- [WHAT YOU ARE ASKED TO DO] Retype each line of the entries below character for character, making no changes of any kind.
--- Start ---
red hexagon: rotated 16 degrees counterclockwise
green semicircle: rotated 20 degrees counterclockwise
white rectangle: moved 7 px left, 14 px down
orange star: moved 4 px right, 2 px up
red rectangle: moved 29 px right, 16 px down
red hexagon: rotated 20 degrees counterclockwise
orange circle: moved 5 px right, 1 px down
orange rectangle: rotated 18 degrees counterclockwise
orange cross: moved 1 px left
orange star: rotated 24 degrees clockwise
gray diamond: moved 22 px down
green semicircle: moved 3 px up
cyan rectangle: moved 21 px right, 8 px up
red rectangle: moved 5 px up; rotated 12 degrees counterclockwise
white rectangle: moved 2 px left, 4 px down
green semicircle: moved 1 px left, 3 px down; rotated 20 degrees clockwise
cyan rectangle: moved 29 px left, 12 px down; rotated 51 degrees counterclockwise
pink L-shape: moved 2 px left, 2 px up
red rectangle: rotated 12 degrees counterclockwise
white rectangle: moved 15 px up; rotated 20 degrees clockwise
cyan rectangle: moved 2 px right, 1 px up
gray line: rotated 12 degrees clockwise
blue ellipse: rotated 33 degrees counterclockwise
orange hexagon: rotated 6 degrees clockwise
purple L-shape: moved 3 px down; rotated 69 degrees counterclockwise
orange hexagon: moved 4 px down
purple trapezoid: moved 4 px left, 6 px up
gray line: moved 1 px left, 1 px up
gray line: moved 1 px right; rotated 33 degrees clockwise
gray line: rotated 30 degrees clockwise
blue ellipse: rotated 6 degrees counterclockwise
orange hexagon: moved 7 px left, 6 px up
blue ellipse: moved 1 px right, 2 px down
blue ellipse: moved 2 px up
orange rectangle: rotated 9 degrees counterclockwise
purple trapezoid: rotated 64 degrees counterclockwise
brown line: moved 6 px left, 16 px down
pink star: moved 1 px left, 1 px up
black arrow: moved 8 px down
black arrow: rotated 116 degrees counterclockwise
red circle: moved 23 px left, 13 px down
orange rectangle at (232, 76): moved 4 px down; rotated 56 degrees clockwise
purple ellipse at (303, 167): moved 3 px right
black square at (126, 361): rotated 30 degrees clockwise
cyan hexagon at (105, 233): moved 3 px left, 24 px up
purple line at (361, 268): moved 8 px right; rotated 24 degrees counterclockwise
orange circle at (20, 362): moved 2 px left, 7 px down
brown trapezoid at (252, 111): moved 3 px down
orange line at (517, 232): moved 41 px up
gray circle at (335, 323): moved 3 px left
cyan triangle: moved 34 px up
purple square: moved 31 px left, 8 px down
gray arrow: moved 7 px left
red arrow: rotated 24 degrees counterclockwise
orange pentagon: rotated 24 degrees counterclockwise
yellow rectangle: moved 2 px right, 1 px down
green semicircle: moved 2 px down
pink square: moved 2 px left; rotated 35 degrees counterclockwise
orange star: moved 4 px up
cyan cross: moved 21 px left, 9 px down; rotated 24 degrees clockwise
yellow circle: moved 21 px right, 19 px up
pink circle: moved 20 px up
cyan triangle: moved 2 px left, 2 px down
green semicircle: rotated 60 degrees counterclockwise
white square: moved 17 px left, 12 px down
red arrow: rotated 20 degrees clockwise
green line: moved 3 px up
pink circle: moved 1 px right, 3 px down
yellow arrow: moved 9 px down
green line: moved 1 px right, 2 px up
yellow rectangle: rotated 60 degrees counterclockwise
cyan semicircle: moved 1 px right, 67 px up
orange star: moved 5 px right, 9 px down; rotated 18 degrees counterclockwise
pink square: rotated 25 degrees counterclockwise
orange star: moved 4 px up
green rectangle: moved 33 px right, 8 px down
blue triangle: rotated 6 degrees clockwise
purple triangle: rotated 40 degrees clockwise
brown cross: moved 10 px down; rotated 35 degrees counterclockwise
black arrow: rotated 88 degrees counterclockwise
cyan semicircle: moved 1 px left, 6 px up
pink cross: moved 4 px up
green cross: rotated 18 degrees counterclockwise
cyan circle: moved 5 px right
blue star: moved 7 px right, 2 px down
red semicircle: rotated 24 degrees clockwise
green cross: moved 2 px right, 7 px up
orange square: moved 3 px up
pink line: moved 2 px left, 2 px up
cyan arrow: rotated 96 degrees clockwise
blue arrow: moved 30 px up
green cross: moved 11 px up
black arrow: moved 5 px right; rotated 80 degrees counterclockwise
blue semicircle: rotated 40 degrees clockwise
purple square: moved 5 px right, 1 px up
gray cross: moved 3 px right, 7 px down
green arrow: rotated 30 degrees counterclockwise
--- End ---
- [RESULT FOR THIS TASK]
red hexagon: rotated 16 degrees counterclockwise
green semicircle: rotated 20 degrees counterclockwise
white rectangle: moved 7 px left, 14 px down
orange star: moved 4 px right, 2 px up
red rectangle: moved 29 px right, 16 px down
red hexagon: rotated 20 degrees counterclockwise
orange circle: moved 5 px right, 1 px down
orange rectangle: rotated 18 degrees counterclockwise
orange cross: moved 1 px left
orange star: rotated 24 degrees clockwise
gray diamond: moved 22 px down
green semicircle: moved 3 px up
cyan rectangle: moved 21 px right, 8 px up
red rectangle: moved 5 px up; rotated 12 degrees counterclockwise
white rectangle: moved 2 px left, 4 px down
green semicircle: moved 1 px left, 3 px down; rotated 20 degrees clockwise
cyan rectangle: moved 29 px left, 12 px down; rotated 51 degrees counterclockwise
pink L-shape: moved 2 px left, 2 px up
red rectangle: rotated 12 degrees counterclockwise
white rectangle: moved 15 px up; rotated 20 degrees clockwise
cyan rectangle: moved 2 px right, 1 px up
gray line: rotated 12 degrees clockwise
blue ellipse: rotated 33 degrees counterclockwise
orange hexagon: rotated 6 degrees clockwise
purple L-shape: moved 3 px down; rotated 69 degrees counterclockwise
orange hexagon: moved 4 px down
purple trapezoid: moved 4 px left, 6 px up
gray line: moved 1 px left, 1 px up
gray line: moved 1 px right; rotated 33 degrees clockwise
gray line: rotated 30 degrees clockwise
blue ellipse: rotated 6 degrees counterclockwise
orange hexagon: moved 7 px left, 6 px up
blue ellipse: moved 1 px right, 2 px down
blue ellipse: moved 2 px up
orange rectangle: rotated 9 degrees counterclockwise
purple trapezoid: rotated 64 degrees counterclockwise
brown line: moved 6 px left, 16 px down
pink star: moved 1 px left, 1 px up
black arrow: moved 8 px down
black arrow: rotated 116 degrees counterclockwise
red circle: moved 23 px left, 13 px down
orange rectangle at (232, 76): moved 4 px down; rotated 56 degrees clockwise
purple ellipse at (303, 167): moved 3 px right
black square at (126, 361): rotated 30 degrees clockwise
cyan hexagon at (105, 233): moved 3 px left, 24 px up
purple line at (361, 268): moved 8 px right; rotated 24 degrees counterclockwise
orange circle at (20, 362): moved 2 px left, 7 px down
brown trapezoid at (252, 111): moved 3 px down
orange line at (517, 232): moved 41 px up
gray circle at (335, 323): moved 3 px left
cyan triangle: moved 34 px up
purple square: moved 31 px left, 8 px down
gray arrow: moved 7 px left
red arrow: rotated 24 degrees counterclockwise
orange pentagon: rotated 24 degrees counterclockwise
yellow rectangle: moved 2 px right, 1 px down
green semicircle: moved 2 px down
pink square: moved 2 px left; rotated 35 degrees counterclockwise
orange star: moved 4 px up
cyan cross: moved 21 px left, 9 px down; rotated 24 degrees clockwise
yellow circle: moved 21 px right, 19 px up
pink circle: moved 20 px up
cyan triangle: moved 2 px left, 2 px down
green semicircle: rotated 60 degrees counterclockwise
white square: moved 17 px left, 12 px down
red arrow: rotated 20 degrees clockwise
green line: moved 3 px up
pink circle: moved 1 px right, 3 px down
yellow arrow: moved 9 px down
green line: moved 1 px right, 2 px up
yellow rectangle: rotated 60 degrees counterclockwise
cyan semicircle: moved 1 px right, 67 px up
orange star: moved 5 px right, 9 px down; rotated 18 degrees counterclockwise
pink square: rotated 25 degrees counterclockwise
orange star: moved 4 px up
green rectangle: moved 33 px right, 8 px down
blue triangle: rotated 6 degrees clockwise
purple triangle: rotated 40 degrees clockwise
brown cross: moved 10 px down; rotated 35 degrees counterclockwise
black arrow: rotated 88 degrees counterclockwise
cyan semicircle: moved 1 px left, 6 px up
pink cross: moved 4 px up
green cross: rotated 18 degrees counterclockwise
cyan circle: moved 5 px right
blue star: moved 7 px right, 2 px down
red semicircle: rotated 24 degrees clockwise
green cross: moved 2 px right, 7 px up
orange square: moved 3 px up
pink line: moved 2 px left, 2 px up
cyan arrow: rotated 96 degrees clockwise
blue arrow: moved 30 px up
green cross: moved 11 px up
black arrow: moved 5 px right; rotated 80 degrees counterclockwise
blue semicircle: rotated 40 degrees clockwise
purple square: moved 5 px right, 1 px up
gray cross: moved 3 px right, 7 px down
green arrow: rotated 30 degrees counterclockwise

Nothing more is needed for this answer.